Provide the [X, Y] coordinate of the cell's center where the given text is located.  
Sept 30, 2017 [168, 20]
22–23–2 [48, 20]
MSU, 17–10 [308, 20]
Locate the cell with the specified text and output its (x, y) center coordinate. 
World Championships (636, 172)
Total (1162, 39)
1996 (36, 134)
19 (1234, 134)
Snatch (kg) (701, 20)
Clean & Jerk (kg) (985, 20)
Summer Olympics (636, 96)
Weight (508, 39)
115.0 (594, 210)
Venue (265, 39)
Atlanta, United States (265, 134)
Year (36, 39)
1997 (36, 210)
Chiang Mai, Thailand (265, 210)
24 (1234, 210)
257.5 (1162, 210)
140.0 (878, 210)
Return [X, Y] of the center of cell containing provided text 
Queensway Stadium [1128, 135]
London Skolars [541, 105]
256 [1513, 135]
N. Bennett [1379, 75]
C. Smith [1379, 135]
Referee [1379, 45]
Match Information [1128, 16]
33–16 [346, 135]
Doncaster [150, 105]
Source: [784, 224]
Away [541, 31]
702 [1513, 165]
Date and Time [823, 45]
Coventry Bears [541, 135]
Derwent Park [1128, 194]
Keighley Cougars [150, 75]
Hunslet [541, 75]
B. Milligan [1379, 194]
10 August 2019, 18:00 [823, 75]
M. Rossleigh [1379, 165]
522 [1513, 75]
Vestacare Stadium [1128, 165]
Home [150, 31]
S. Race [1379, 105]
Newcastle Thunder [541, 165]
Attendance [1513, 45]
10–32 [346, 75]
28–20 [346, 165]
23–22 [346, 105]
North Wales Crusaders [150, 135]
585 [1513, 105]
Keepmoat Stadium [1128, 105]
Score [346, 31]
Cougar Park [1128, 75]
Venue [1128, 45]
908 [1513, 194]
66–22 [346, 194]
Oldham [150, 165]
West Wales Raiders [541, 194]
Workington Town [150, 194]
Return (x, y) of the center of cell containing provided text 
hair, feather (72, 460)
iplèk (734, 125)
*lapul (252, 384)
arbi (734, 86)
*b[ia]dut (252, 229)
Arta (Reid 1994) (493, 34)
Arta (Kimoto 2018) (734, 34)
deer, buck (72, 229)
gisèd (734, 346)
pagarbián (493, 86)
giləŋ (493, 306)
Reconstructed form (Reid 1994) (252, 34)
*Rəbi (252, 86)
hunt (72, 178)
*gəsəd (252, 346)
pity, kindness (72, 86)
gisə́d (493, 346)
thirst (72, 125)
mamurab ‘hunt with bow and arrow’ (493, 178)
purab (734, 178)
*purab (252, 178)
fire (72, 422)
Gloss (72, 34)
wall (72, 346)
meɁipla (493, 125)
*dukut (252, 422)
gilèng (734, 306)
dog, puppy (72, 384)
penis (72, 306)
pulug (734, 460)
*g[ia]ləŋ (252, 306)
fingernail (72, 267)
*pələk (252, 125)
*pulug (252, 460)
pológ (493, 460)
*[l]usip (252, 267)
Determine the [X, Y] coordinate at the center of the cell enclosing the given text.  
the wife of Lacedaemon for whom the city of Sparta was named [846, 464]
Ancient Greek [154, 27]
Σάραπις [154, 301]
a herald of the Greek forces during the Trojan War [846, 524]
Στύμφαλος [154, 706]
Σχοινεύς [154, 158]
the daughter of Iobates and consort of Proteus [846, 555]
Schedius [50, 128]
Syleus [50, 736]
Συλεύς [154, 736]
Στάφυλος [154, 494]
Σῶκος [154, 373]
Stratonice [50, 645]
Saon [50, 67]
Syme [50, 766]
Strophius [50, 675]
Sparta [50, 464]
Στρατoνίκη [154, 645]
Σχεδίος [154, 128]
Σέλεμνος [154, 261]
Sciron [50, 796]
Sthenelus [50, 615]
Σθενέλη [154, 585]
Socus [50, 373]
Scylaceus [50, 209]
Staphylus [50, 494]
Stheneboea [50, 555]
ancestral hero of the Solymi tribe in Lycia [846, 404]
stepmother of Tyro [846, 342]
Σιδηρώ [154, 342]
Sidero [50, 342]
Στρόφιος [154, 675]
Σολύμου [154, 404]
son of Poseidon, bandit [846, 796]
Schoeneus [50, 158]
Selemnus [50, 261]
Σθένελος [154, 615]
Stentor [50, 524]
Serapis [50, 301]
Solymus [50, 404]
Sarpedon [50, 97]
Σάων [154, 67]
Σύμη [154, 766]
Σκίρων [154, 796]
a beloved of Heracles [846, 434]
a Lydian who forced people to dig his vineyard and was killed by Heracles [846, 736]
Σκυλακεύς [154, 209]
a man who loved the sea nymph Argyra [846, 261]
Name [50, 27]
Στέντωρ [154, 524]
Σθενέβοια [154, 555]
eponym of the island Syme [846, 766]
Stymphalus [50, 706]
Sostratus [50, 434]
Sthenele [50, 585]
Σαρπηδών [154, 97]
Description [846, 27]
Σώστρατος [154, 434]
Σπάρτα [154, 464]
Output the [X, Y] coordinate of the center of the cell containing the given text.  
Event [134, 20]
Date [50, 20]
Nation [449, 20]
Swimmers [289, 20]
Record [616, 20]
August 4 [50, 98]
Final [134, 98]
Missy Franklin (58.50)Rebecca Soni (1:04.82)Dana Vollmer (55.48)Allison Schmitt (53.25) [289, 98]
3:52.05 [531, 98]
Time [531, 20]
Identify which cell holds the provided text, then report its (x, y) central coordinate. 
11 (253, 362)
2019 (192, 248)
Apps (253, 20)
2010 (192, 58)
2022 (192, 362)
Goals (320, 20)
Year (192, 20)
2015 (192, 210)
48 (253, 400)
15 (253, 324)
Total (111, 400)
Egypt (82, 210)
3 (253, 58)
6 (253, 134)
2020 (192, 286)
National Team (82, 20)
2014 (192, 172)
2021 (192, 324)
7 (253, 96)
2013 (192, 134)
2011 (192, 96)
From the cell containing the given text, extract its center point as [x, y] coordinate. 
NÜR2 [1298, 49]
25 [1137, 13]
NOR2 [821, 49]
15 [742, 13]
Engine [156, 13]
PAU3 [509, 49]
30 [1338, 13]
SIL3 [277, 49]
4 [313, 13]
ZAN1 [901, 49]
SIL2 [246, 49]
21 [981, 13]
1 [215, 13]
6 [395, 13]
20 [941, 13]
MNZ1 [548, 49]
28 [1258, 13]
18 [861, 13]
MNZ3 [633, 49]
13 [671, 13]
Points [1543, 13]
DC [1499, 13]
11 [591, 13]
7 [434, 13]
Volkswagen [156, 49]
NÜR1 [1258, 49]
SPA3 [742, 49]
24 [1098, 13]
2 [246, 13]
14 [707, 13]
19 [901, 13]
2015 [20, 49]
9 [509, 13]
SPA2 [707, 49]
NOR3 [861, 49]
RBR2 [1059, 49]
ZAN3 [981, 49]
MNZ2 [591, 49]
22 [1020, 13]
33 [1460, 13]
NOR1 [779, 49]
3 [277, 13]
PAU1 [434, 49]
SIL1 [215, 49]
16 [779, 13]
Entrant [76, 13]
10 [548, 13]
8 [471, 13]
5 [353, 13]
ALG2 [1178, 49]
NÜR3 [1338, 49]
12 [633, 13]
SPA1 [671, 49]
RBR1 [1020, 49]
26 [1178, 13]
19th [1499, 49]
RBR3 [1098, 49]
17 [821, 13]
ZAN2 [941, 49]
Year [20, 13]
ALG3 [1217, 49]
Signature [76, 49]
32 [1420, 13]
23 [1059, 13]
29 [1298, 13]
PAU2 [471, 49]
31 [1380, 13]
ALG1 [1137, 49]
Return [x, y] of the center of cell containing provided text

##########

Exercise details
Report every line of the records that contains the word "Return".

Solution for this exercise
Return [X, Y] of the center of cell containing provided text 
Return (x, y) of the center of cell containing provided text 
Return [x, y] of the center of cell containing provided text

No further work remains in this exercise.